» Task prompt: Your answer should hold only the line containing "none -> white 1x2 plate [533,404,669,471]" and each line that follows it in the listing, copied exactly.

» Data records:
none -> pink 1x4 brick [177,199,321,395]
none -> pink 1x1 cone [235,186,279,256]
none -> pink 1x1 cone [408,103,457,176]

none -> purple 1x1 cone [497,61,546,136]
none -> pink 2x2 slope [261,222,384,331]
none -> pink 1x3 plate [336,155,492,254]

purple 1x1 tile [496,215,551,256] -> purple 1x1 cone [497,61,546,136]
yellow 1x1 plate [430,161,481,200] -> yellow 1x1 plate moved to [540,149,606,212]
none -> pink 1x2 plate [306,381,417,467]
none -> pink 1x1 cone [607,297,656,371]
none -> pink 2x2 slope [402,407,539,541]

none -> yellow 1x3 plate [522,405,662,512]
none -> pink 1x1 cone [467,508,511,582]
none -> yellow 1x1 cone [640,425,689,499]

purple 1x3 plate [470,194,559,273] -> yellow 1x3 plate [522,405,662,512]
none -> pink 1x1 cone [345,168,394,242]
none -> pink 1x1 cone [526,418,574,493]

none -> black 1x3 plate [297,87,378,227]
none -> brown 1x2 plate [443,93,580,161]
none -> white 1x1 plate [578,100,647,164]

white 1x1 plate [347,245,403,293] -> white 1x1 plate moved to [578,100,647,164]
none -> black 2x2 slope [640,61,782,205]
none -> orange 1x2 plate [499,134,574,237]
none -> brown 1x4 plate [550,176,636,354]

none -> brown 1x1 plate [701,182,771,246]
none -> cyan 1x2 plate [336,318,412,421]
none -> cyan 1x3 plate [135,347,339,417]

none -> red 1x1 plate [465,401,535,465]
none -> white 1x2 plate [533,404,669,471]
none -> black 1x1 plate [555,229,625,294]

» Finished task:
none -> white 1x2 plate [533,404,669,471]
none -> black 1x1 plate [555,229,625,294]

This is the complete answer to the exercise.